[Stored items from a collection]
+++++

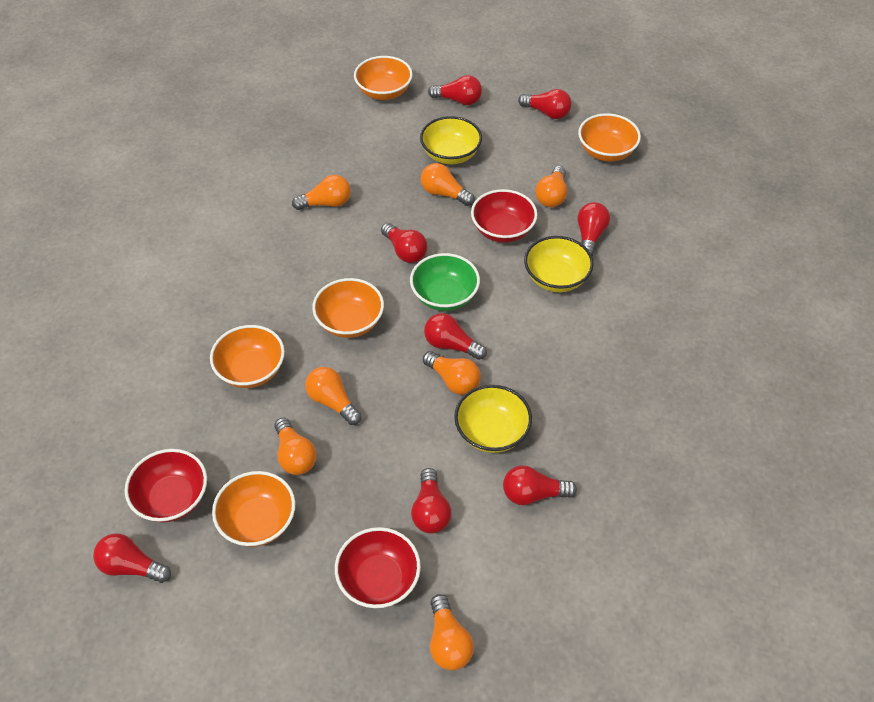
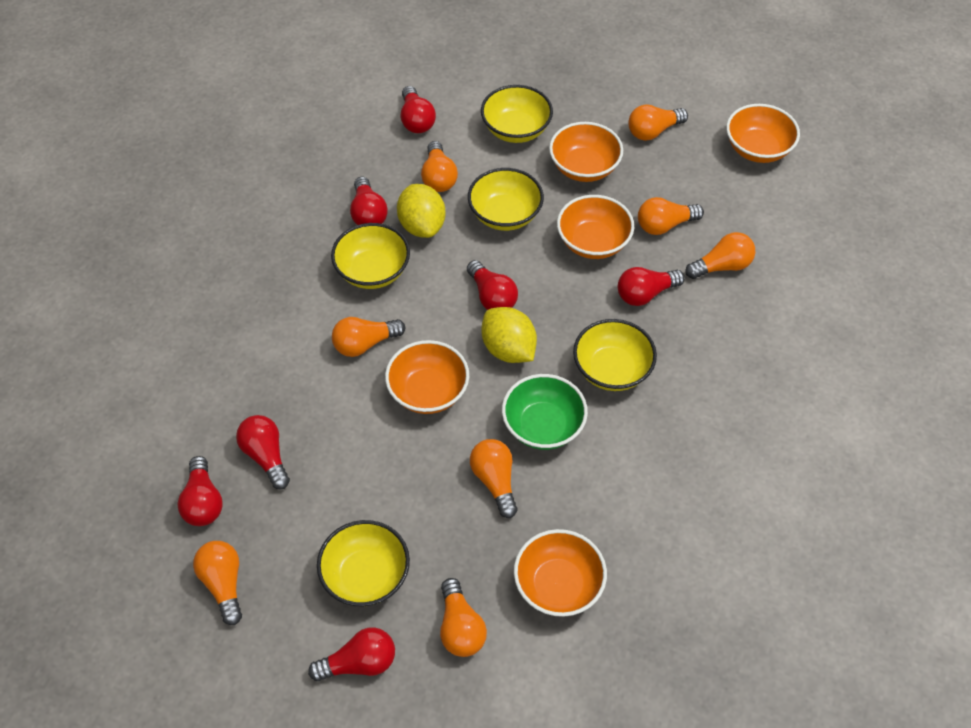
orange light bulb: 7 -> 8
red bowl: 3 -> 0
red light bulb: 8 -> 7
yellow bowl: 3 -> 5
yellow lemon: 0 -> 2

+++++

**About this task**
In your copy, reproduce the data above exactly and skip every picture.

**Exercise response**
orange light bulb: 7 -> 8
red bowl: 3 -> 0
red light bulb: 8 -> 7
yellow bowl: 3 -> 5
yellow lemon: 0 -> 2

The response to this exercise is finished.